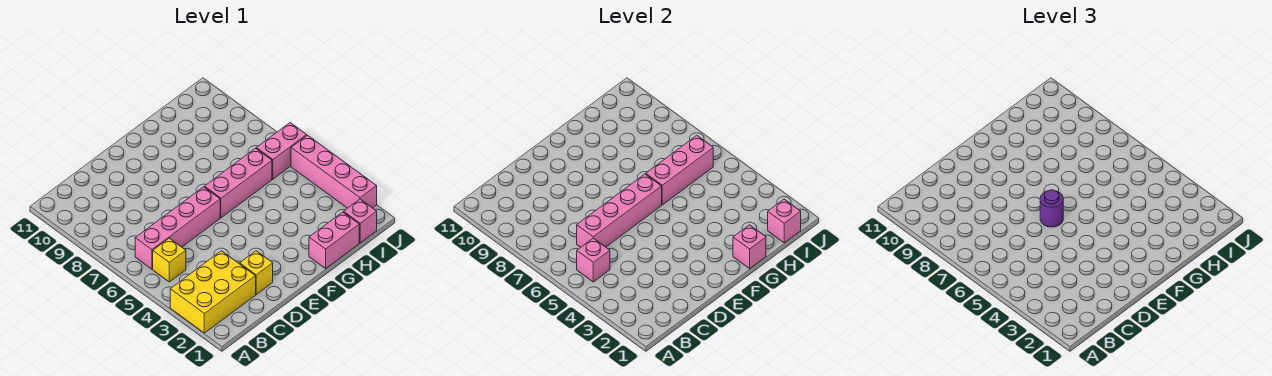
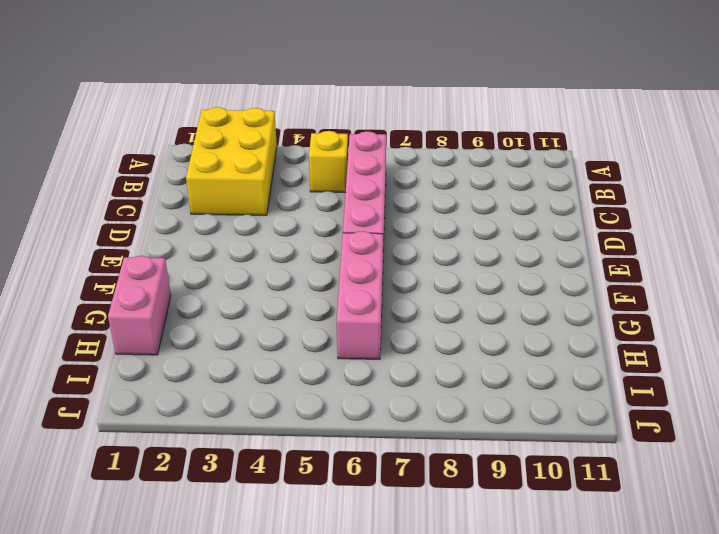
none -> yellow brick D2 level 1
none -> pink brick I1 level 1
none -> pink brick I6:J6 level 1

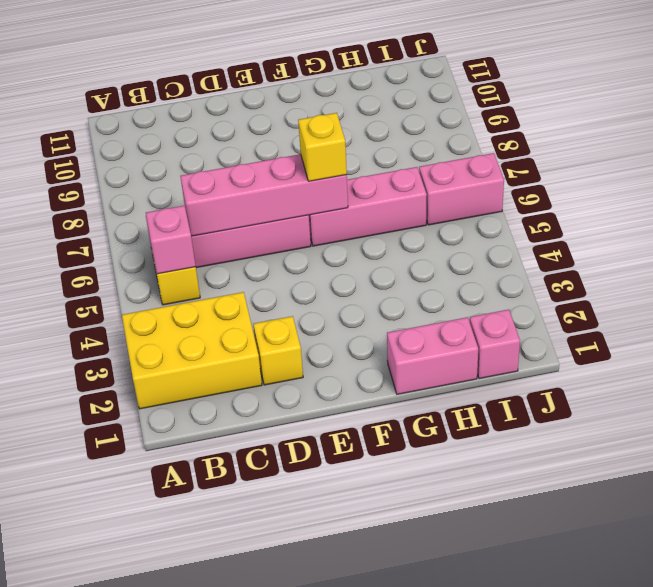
yellow brick F6 level 3 -> none
none -> pink brick J2:J5 level 1
none -> pink brick G1 level 2
none -> pink brick G6:I6 level 2

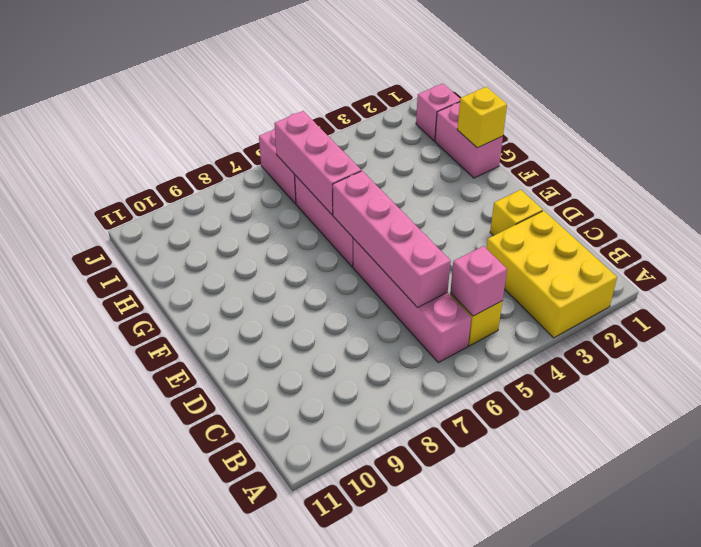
yellow brick G1 level 2 -> pink brick G1 level 2
none -> pink brick J2:J5 level 1
none -> pink brick I1 level 2
none -> purple round brick E6 level 3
--------------------------------
→ **What needs to be done**:
No pictures go in the copy. Set down all the data exactly.

→ **Answer**:
none -> yellow brick D2 level 1
none -> pink brick I1 level 1
none -> pink brick I6:J6 level 1

yellow brick F6 level 3 -> none
none -> pink brick J2:J5 level 1
none -> pink brick G1 level 2
none -> pink brick G6:I6 level 2

yellow brick G1 level 2 -> pink brick G1 level 2
none -> pink brick J2:J5 level 1
none -> pink brick I1 level 2
none -> purple round brick E6 level 3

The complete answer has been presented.